EXTRACTED MATERIAL Block Start

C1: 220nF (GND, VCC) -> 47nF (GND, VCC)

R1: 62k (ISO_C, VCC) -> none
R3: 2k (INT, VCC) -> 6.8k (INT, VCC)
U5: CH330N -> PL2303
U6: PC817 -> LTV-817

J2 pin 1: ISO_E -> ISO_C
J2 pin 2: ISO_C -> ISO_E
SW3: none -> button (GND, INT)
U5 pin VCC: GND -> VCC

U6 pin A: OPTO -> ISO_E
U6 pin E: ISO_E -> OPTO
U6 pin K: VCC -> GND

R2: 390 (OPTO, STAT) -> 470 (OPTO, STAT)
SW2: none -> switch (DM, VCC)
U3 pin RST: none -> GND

EXTRACTED MATERIAL Block End
EXTRACTED MATERIAL Block Start

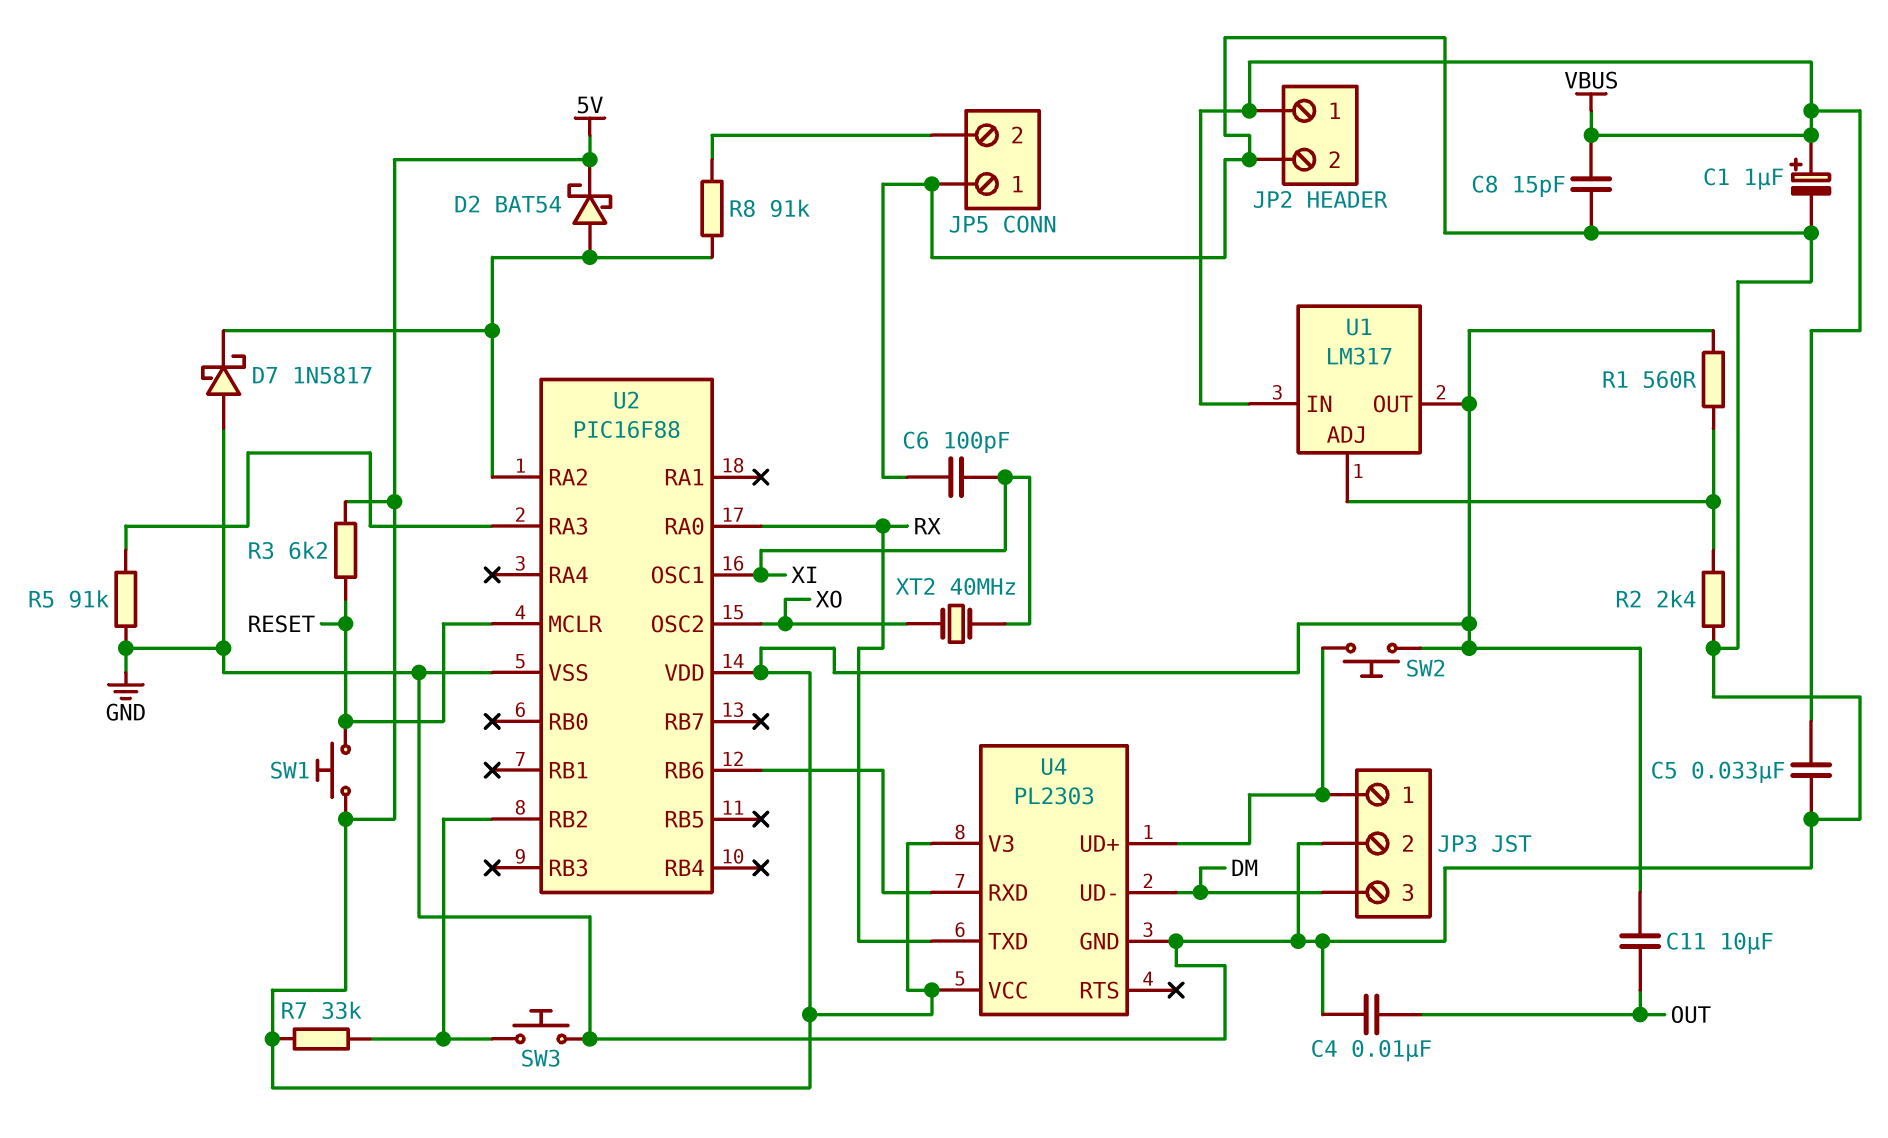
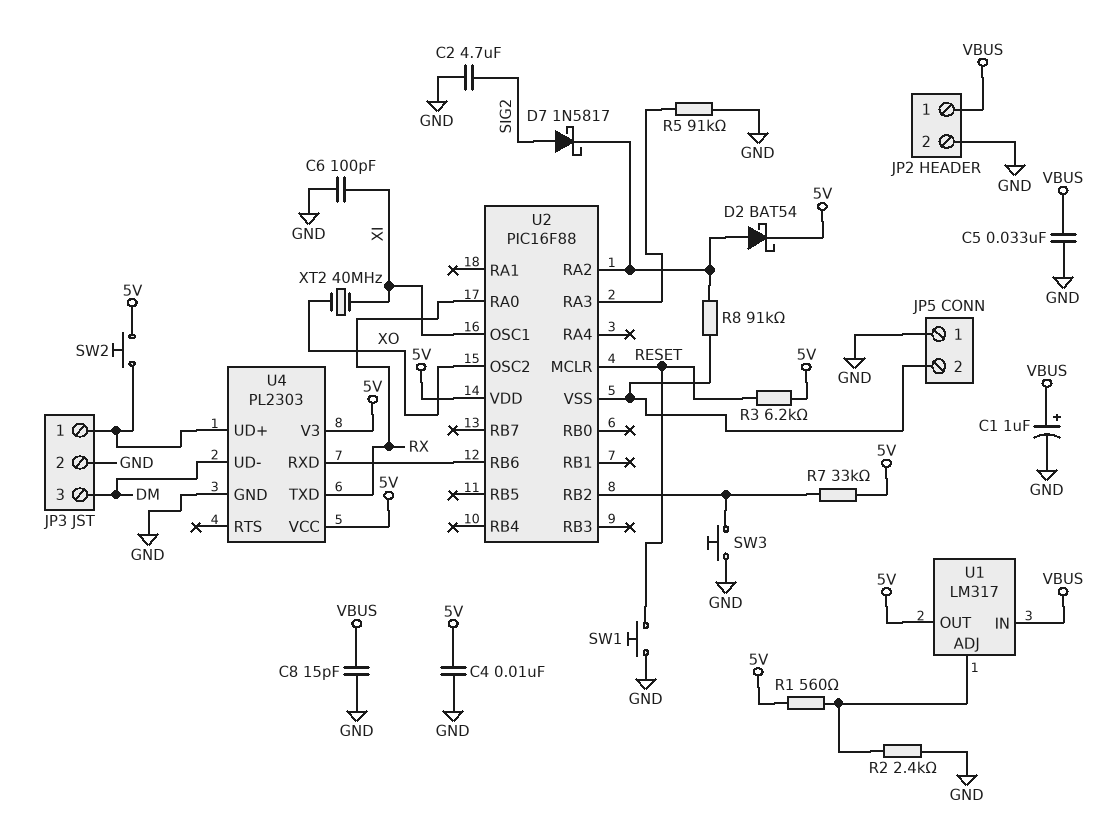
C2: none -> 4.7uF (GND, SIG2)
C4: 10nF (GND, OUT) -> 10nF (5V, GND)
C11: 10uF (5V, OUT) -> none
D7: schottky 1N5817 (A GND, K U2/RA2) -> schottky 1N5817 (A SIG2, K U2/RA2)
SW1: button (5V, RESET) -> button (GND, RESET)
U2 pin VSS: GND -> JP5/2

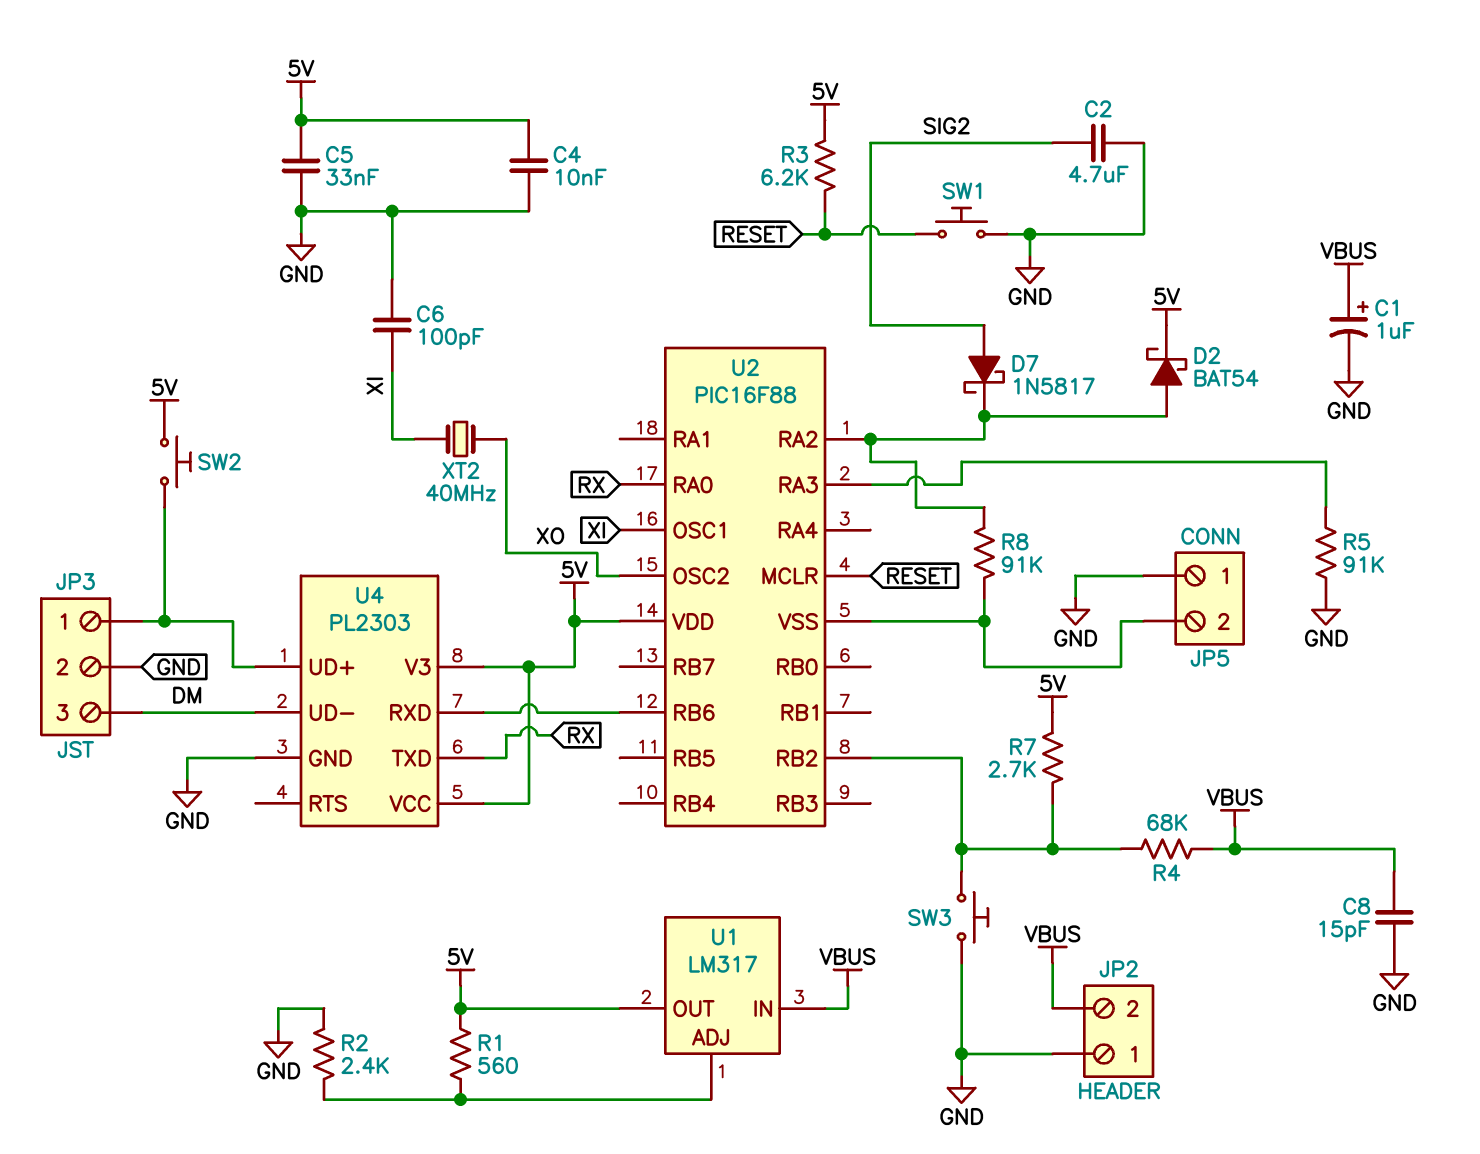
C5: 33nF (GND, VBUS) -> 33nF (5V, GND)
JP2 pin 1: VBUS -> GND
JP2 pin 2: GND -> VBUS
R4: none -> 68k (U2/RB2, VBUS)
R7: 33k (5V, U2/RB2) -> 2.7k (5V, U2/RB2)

EXTRACTED MATERIAL Block End
EXTRACTED MATERIAL Block Start

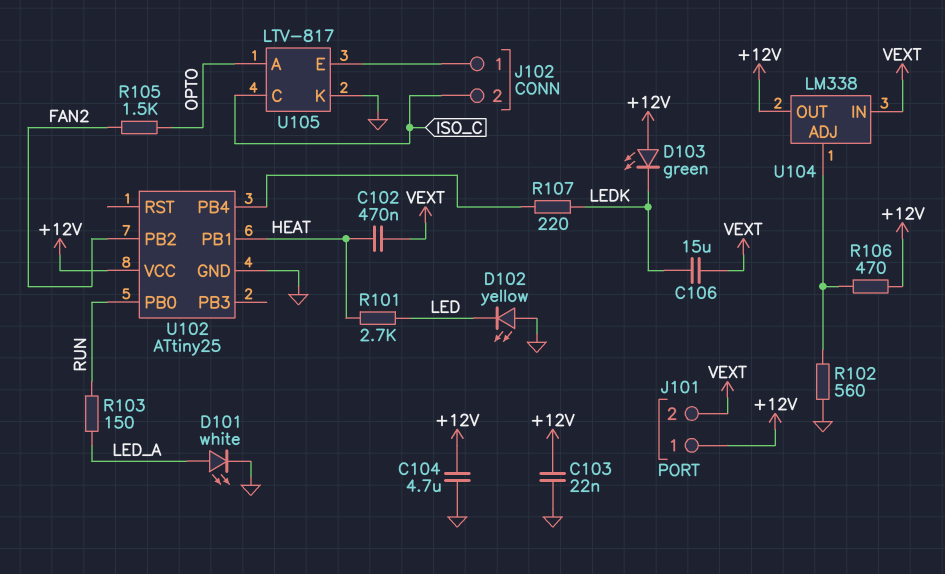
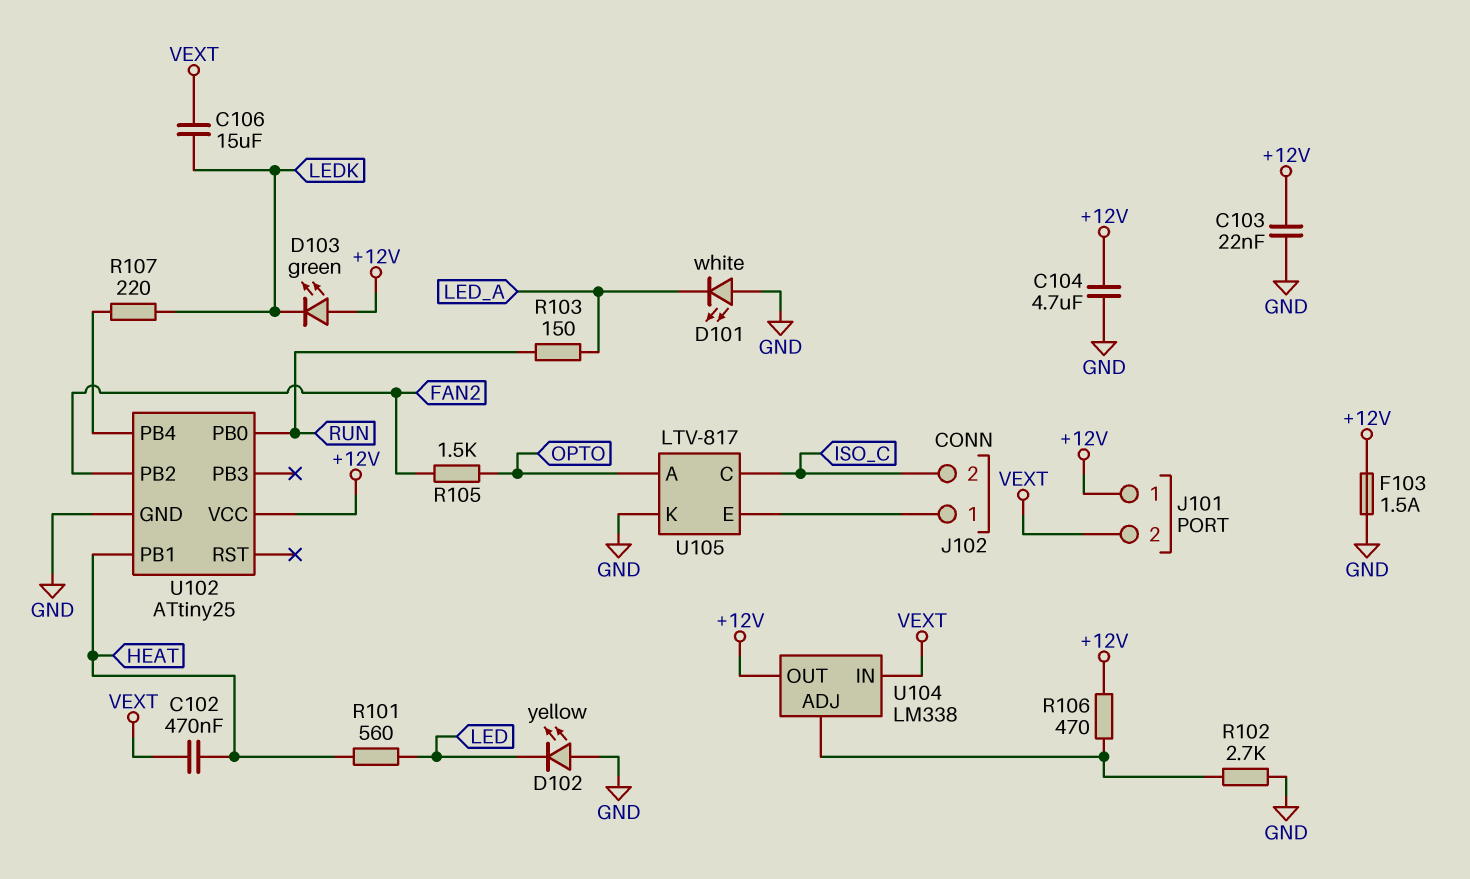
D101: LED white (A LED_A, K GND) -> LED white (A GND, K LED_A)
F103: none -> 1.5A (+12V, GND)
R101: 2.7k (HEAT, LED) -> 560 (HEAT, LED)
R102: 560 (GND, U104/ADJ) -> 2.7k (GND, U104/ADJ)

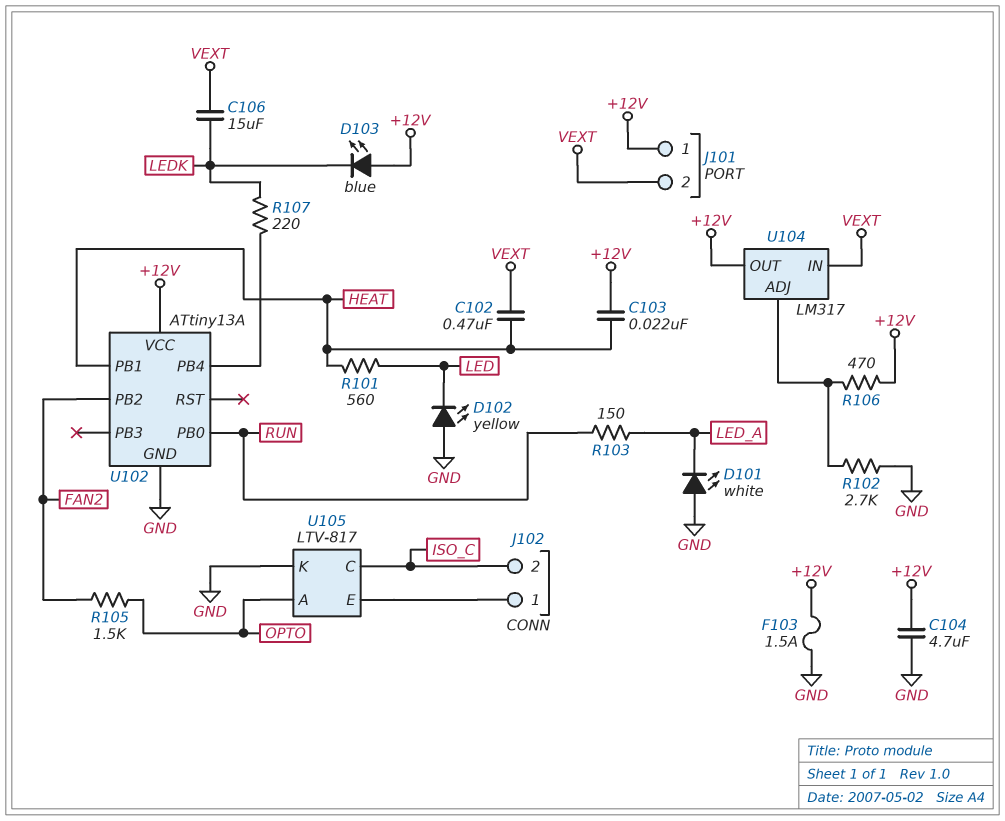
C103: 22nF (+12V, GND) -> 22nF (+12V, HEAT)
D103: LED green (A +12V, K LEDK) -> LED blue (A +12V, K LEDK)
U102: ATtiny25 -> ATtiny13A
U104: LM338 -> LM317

EXTRACTED MATERIAL Block End

REQUIREMENT:
In the listing, find all lines with the string "HEAT" and copy them.

TASK SOLUTION:
R101: 2.7k (HEAT, LED) -> 560 (HEAT, LED)
C103: 22nF (+12V, GND) -> 22nF (+12V, HEAT)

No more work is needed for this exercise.